WHAT YOU HAVE TO DO :: Scan the records for the string "camera". State how many lines contain it and add nothing.

(Spatial reasoning data)

- - - - - - -

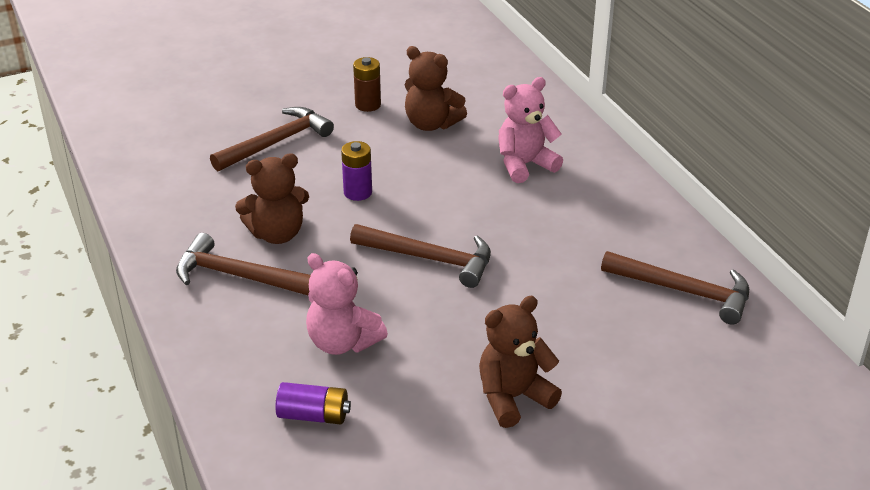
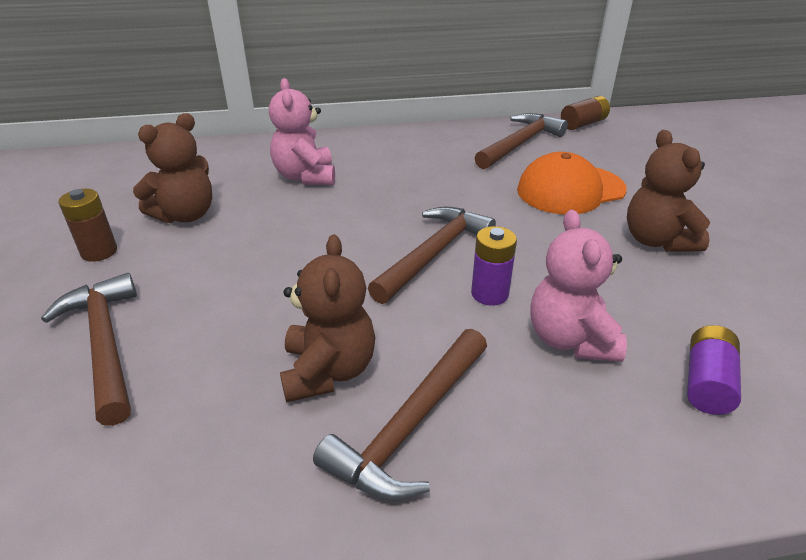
camera: 75 degrees left, 0 degrees up
(342, 342) = (570, 339): pink teddy bear -> pink teddy bear turned 120 degrees clockwise
(358, 192) = (280, 286): purple battery -> purple battery (489, 294)
(590, 335) = (570, 190): none -> orange cap
(782, 341) = (583, 124): none -> brown battery

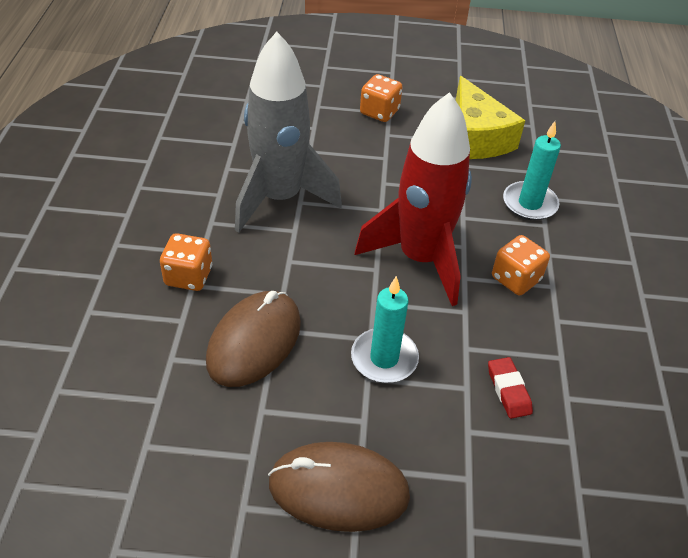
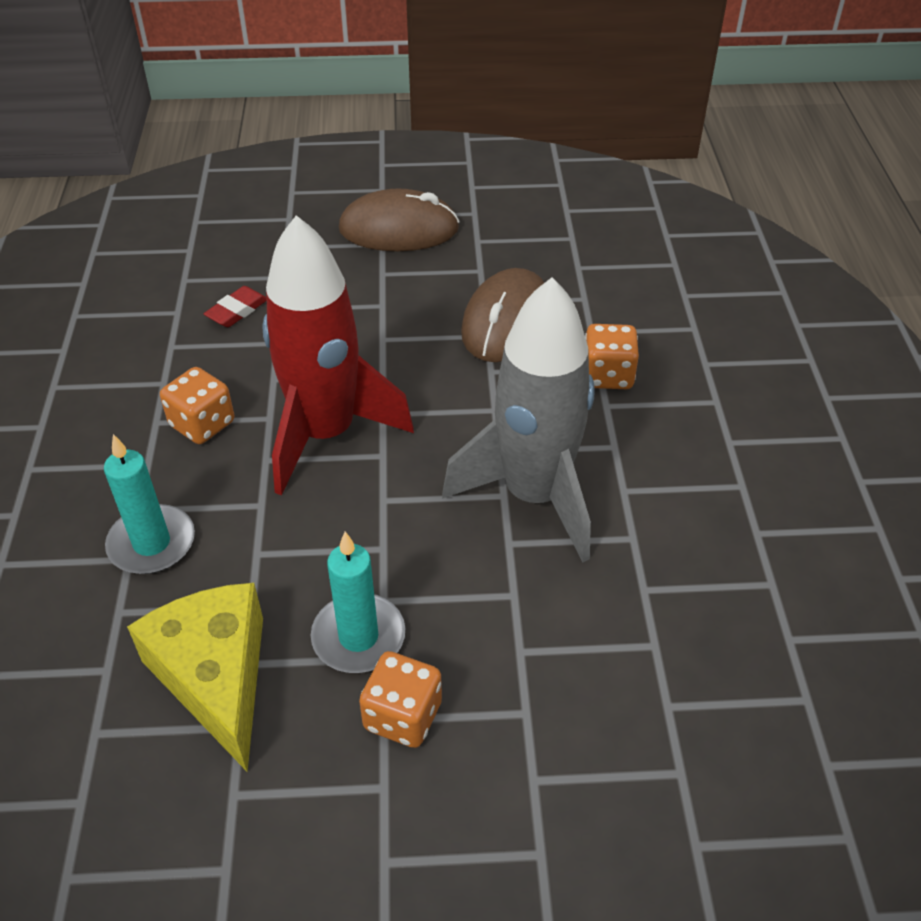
camera: 175 degrees right, 0 degrees up
(384, 358) = (366, 322): turquoise candle -> turquoise candle (358, 637)
(508, 390) = (237, 311): red eraser -> red eraser turned 60 degrees clockwise

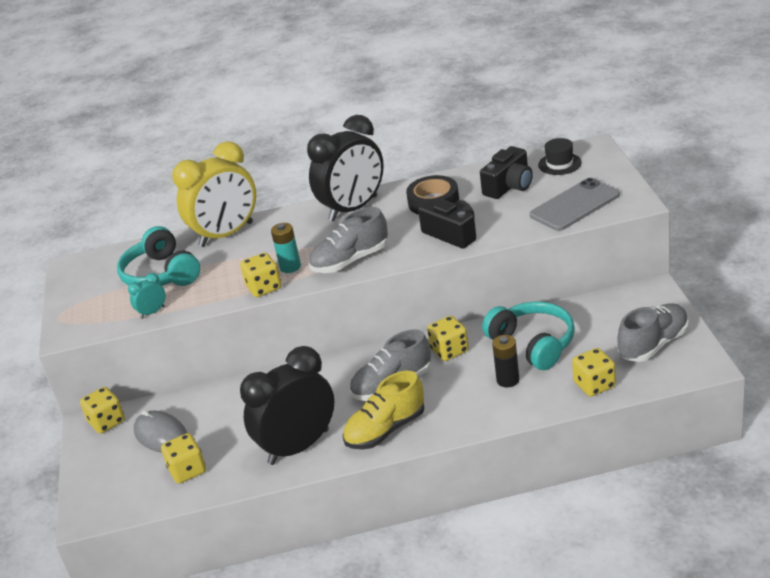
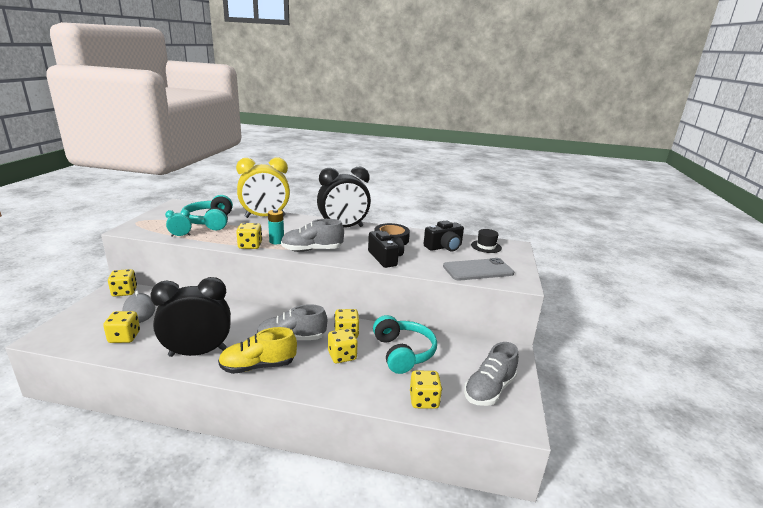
camera: 15 degrees right, 10 degrees down
(468, 378) = (342, 356): none -> yellow dice
(508, 380) = (366, 369): black battery -> none
(653, 344) = (489, 390): grey shoe -> grey shoe turned 150 degrees clockwise

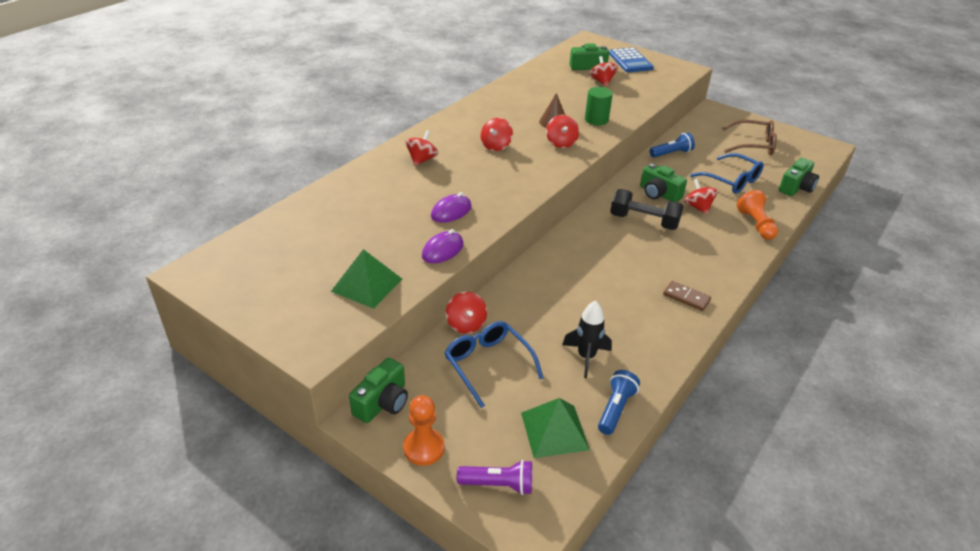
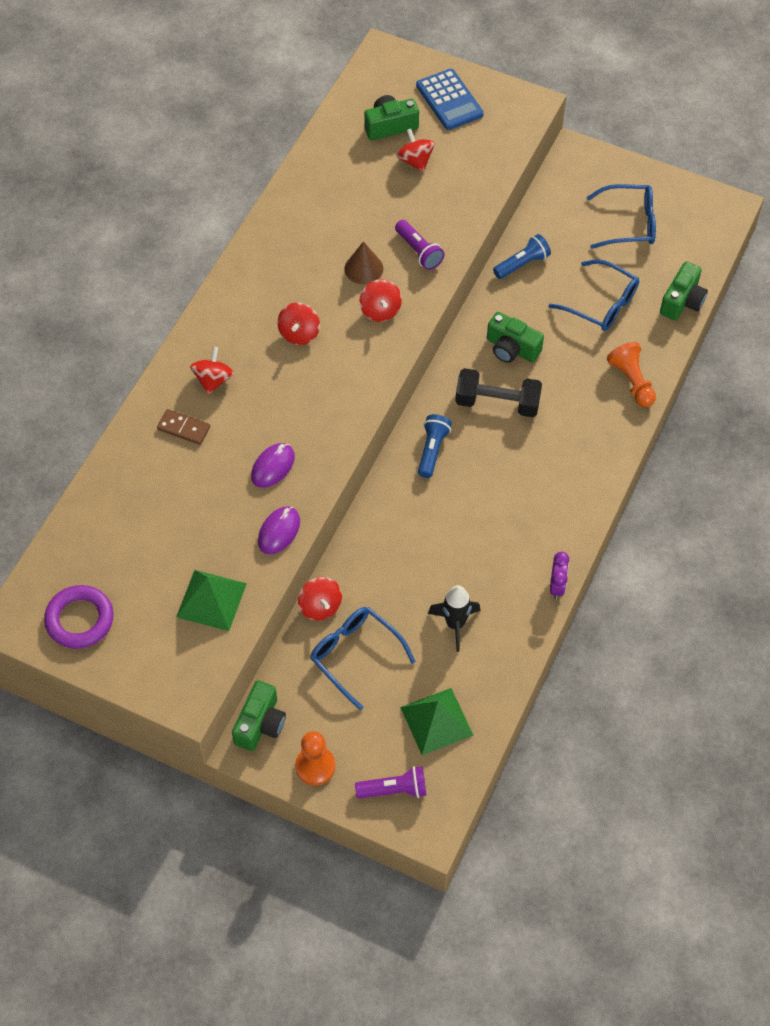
camera: 10 degrees left, 20 degrees up
(246, 280) = (80, 619): none -> purple ring
(596, 120) = (419, 251): green cylinder -> purple flashlight
(615, 409) = (493, 683): blue flashlight -> blue flashlight (432, 450)
(685, 345) = (557, 586): none -> purple clock
(686, 297) = (554, 518): brown domino -> brown domino (184, 428)
(698, 207) = (561, 364): red spinning top -> none
(753, 145) = (629, 223): brown glasses -> blue glasses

- - - - - - -

ANSWER SPACE :: 4